**Exercise directions**
Copy the entries exactly, through the "grey bell (5th" line.

(Object state change records)
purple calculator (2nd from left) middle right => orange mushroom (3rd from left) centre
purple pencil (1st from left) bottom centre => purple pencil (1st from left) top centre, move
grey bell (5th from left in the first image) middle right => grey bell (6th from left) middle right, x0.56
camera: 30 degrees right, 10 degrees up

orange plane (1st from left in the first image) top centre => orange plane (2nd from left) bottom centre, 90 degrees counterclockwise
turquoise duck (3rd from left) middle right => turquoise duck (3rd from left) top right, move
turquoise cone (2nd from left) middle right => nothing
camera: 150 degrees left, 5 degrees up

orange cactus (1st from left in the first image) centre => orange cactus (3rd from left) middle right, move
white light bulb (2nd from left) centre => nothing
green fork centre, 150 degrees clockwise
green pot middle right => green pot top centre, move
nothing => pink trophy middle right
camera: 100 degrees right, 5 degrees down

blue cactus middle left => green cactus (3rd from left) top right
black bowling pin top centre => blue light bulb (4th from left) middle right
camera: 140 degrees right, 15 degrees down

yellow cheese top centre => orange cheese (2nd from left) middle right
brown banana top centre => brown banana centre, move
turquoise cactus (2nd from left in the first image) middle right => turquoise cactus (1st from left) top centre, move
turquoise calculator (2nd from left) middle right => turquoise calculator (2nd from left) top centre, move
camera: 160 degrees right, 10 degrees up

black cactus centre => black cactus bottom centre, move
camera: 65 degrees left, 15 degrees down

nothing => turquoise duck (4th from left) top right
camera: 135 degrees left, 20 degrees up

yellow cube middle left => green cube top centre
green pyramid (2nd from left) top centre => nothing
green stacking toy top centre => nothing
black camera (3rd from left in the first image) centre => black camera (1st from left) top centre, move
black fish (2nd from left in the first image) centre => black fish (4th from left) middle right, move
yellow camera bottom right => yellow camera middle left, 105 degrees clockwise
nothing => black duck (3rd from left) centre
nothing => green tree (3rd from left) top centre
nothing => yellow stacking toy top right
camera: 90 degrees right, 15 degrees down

**Finished exercise**
purple calculator (2nd from left) middle right => orange mushroom (3rd from left) centre
purple pencil (1st from left) bottom centre => purple pencil (1st from left) top centre, move
grey bell (5th from left in the first image) middle right => grey bell (6th from left) middle right, x0.56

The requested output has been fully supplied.